Records drawn from a collection:
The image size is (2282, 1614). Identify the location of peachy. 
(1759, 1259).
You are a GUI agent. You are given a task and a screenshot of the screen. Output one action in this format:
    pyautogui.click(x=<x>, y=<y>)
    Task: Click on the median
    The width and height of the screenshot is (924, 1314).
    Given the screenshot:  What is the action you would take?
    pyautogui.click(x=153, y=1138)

*Exercise task*.
Output every line of the records above as a numbered list, leaving out any blank lines.

*Result for this exercise*.
1. The image size is (2282, 1614). Identify the location of peachy. 
2. (1759, 1259).
3. You are a GUI agent. You are given a task and a screenshot of the screen. Output one action in this format:
4.     pyautogui.click(x=<x>, y=<y>)
5.     Task: Click on the median
6.     The width and height of the screenshot is (924, 1314).
7.     Given the screenshot:  What is the action you would take?
8.     pyautogui.click(x=153, y=1138)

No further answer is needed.